* What is needed *
Write out every record below exactly, leaving the pictures out.

* Provided entries *
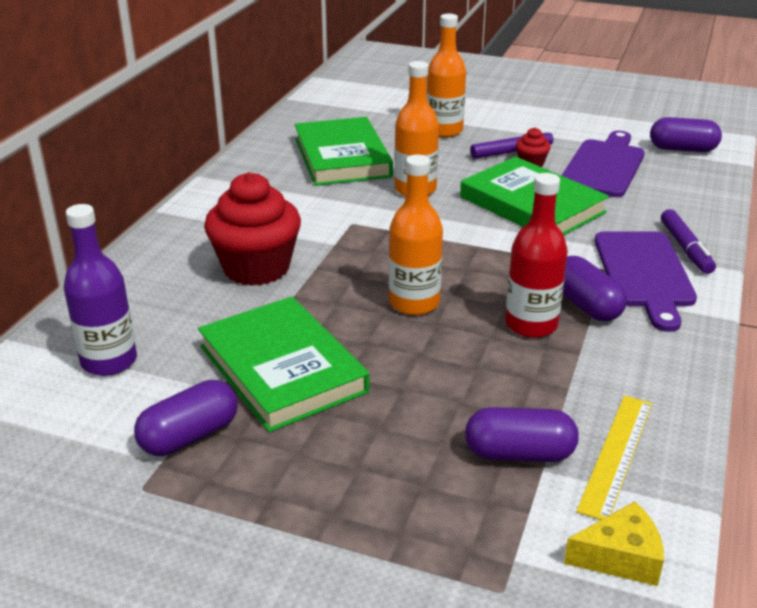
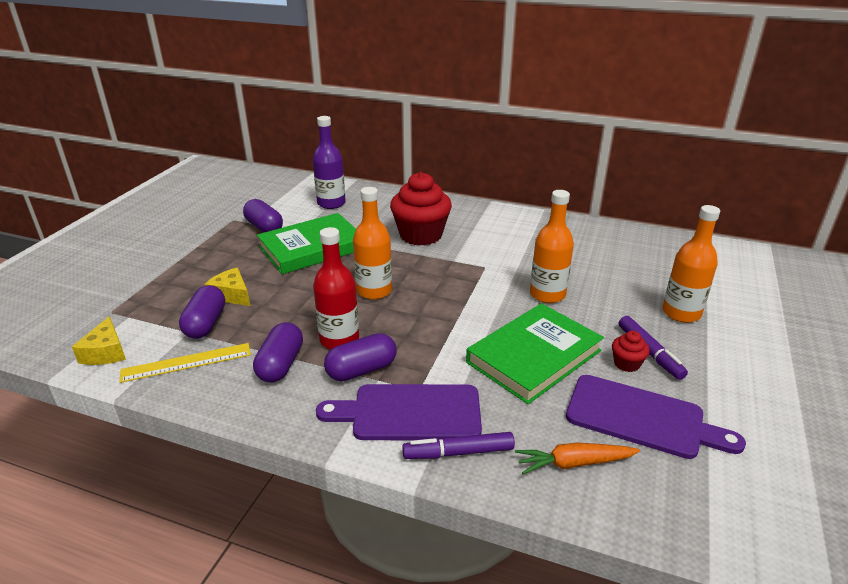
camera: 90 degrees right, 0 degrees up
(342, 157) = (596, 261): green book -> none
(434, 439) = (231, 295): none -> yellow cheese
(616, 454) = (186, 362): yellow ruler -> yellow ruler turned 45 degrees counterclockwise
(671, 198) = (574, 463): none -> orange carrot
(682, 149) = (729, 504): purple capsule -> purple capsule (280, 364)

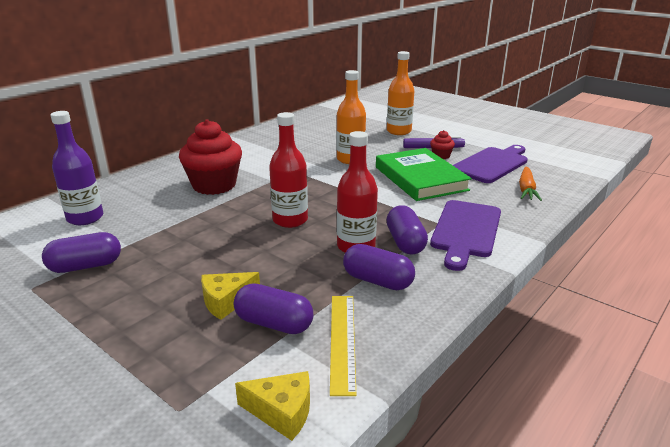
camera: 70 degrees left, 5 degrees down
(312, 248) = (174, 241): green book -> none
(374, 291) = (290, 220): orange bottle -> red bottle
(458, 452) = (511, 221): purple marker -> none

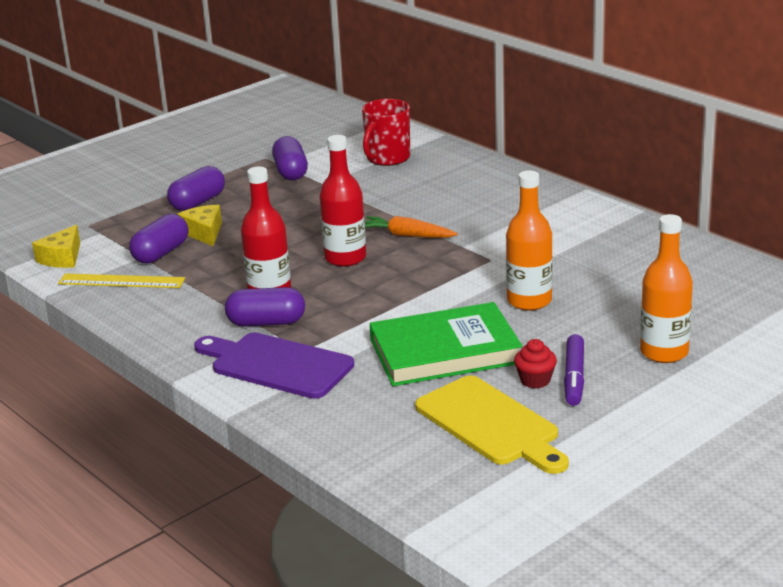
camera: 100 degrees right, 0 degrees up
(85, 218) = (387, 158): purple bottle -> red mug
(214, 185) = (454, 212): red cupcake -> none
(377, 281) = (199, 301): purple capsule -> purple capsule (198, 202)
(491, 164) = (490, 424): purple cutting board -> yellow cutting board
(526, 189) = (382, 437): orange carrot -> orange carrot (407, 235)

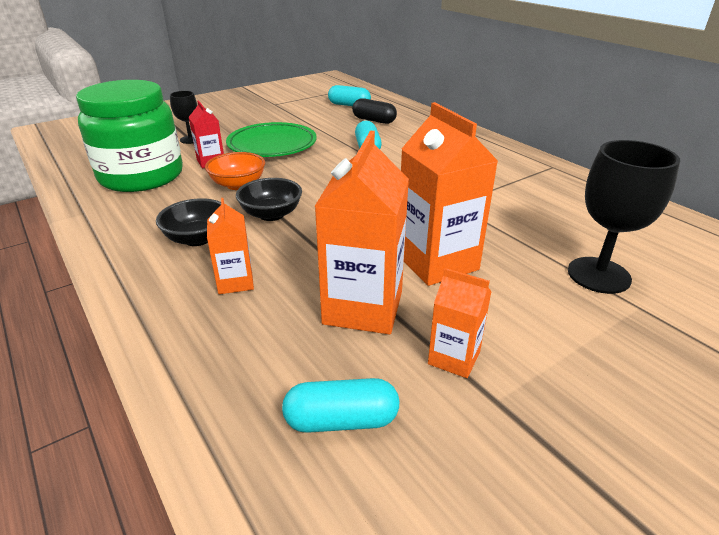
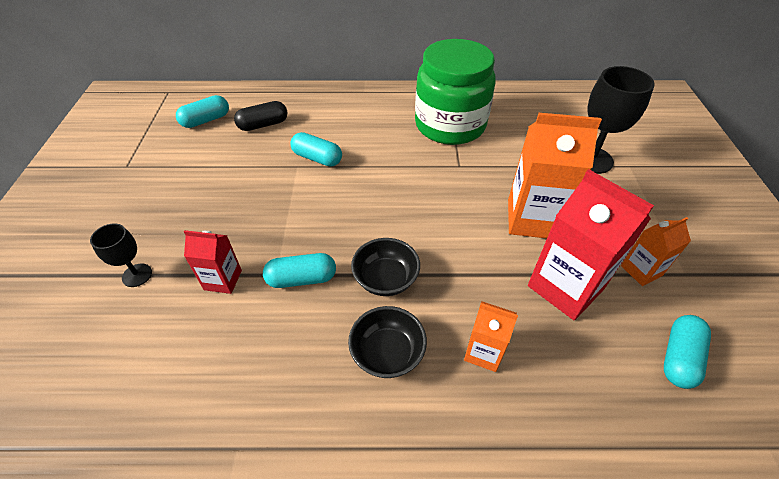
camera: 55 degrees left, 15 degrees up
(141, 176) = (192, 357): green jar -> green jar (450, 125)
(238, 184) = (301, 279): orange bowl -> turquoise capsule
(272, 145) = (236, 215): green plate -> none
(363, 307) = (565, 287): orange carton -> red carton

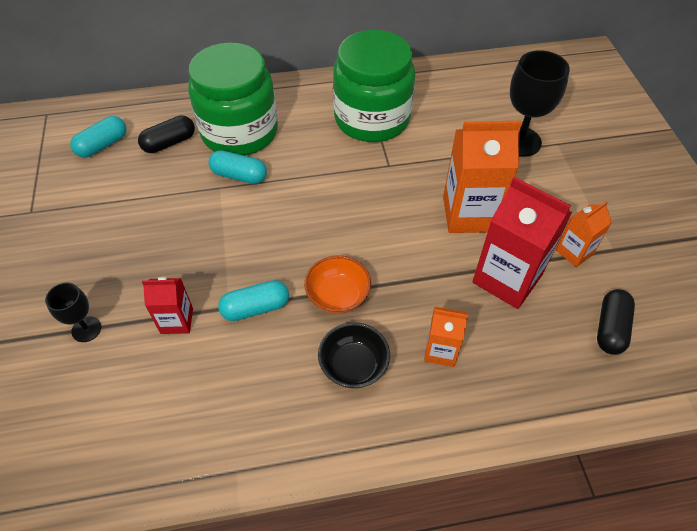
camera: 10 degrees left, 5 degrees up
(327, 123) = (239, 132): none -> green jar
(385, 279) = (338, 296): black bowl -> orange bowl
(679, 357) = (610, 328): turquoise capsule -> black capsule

* Task answer *
camera: 90 degrees right, 0 degrees up
(342, 157) = (596, 261): green book -> none
(434, 439) = (231, 295): none -> yellow cheese
(616, 454) = (186, 362): yellow ruler -> yellow ruler turned 45 degrees counterclockwise
(671, 198) = (574, 463): none -> orange carrot
(682, 149) = (729, 504): purple capsule -> purple capsule (280, 364)

camera: 70 degrees left, 5 degrees down
(312, 248) = (174, 241): green book -> none
(374, 291) = (290, 220): orange bottle -> red bottle
(458, 452) = (511, 221): purple marker -> none

camera: 100 degrees right, 0 degrees up
(85, 218) = (387, 158): purple bottle -> red mug
(214, 185) = (454, 212): red cupcake -> none
(377, 281) = (199, 301): purple capsule -> purple capsule (198, 202)
(491, 164) = (490, 424): purple cutting board -> yellow cutting board
(526, 189) = (382, 437): orange carrot -> orange carrot (407, 235)

camera: 55 degrees left, 15 degrees up
(141, 176) = (192, 357): green jar -> green jar (450, 125)
(238, 184) = (301, 279): orange bowl -> turquoise capsule
(272, 145) = (236, 215): green plate -> none
(363, 307) = (565, 287): orange carton -> red carton

camera: 10 degrees left, 5 degrees up
(327, 123) = (239, 132): none -> green jar
(385, 279) = (338, 296): black bowl -> orange bowl
(679, 357) = (610, 328): turquoise capsule -> black capsule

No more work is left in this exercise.